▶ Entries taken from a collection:
• • •

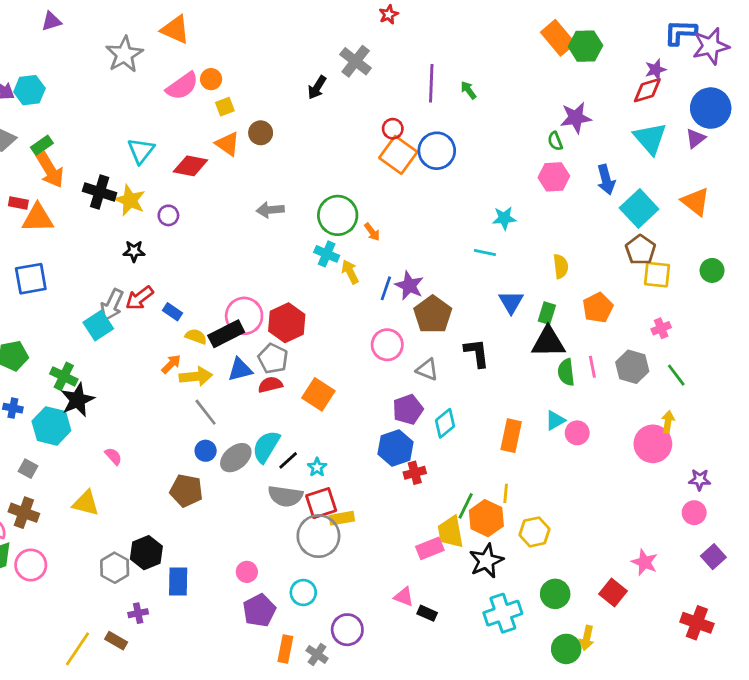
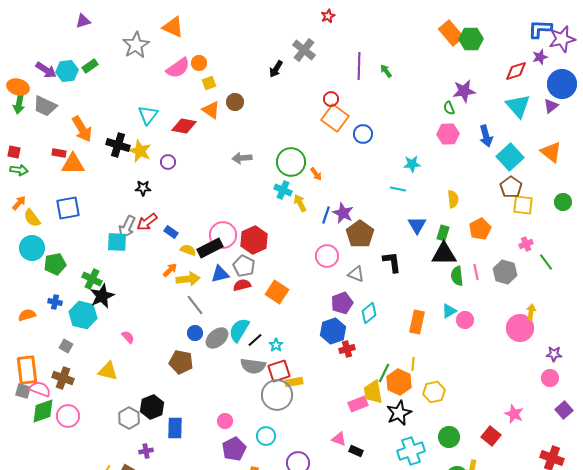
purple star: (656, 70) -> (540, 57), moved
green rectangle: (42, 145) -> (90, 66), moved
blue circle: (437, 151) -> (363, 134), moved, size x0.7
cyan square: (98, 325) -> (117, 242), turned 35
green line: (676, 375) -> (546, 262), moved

• • •

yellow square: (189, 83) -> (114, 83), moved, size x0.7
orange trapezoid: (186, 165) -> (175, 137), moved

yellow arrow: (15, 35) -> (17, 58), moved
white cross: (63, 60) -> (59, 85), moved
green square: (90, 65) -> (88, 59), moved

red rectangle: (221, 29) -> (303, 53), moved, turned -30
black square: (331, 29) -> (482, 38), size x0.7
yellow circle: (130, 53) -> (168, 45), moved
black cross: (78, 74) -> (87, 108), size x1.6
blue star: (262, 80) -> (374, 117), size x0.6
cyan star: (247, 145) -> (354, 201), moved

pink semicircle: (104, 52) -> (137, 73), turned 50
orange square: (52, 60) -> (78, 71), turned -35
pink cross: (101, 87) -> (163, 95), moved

• • •

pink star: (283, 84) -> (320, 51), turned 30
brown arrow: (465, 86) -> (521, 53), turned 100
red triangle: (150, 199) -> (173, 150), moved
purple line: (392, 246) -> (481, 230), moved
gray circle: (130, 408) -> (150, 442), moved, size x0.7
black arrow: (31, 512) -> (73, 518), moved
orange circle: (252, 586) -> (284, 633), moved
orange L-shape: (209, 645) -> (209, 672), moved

• • •

▶ Exercise details: From the line holding "black square: (331, 29)" to the line holding "pink cross: (101, 87) -> (163, 95), moved", inclusive, restate each line above exactly as written.

▶ Solution:
black square: (331, 29) -> (482, 38), size x0.7
yellow circle: (130, 53) -> (168, 45), moved
black cross: (78, 74) -> (87, 108), size x1.6
blue star: (262, 80) -> (374, 117), size x0.6
cyan star: (247, 145) -> (354, 201), moved

pink semicircle: (104, 52) -> (137, 73), turned 50
orange square: (52, 60) -> (78, 71), turned -35
pink cross: (101, 87) -> (163, 95), moved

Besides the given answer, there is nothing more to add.